▶ [Available data]
########

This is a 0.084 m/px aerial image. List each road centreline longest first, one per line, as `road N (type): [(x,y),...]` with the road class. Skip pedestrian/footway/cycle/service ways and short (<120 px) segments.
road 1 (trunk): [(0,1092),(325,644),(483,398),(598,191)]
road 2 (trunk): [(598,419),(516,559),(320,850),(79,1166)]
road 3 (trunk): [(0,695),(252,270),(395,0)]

########

▶ [Work to be completed] Restate the data in full so that no line differs from the original.

▶ [Response area]
This is a 0.084 m/px aerial image. List each road centreline longest first, one per line, as `road N (type): [(x,y),...]` with the road class. Skip pedestrian/footway/cycle/service ways and short (<120 px) segments.
road 1 (trunk): [(0,1092),(325,644),(483,398),(598,191)]
road 2 (trunk): [(598,419),(516,559),(320,850),(79,1166)]
road 3 (trunk): [(0,695),(252,270),(395,0)]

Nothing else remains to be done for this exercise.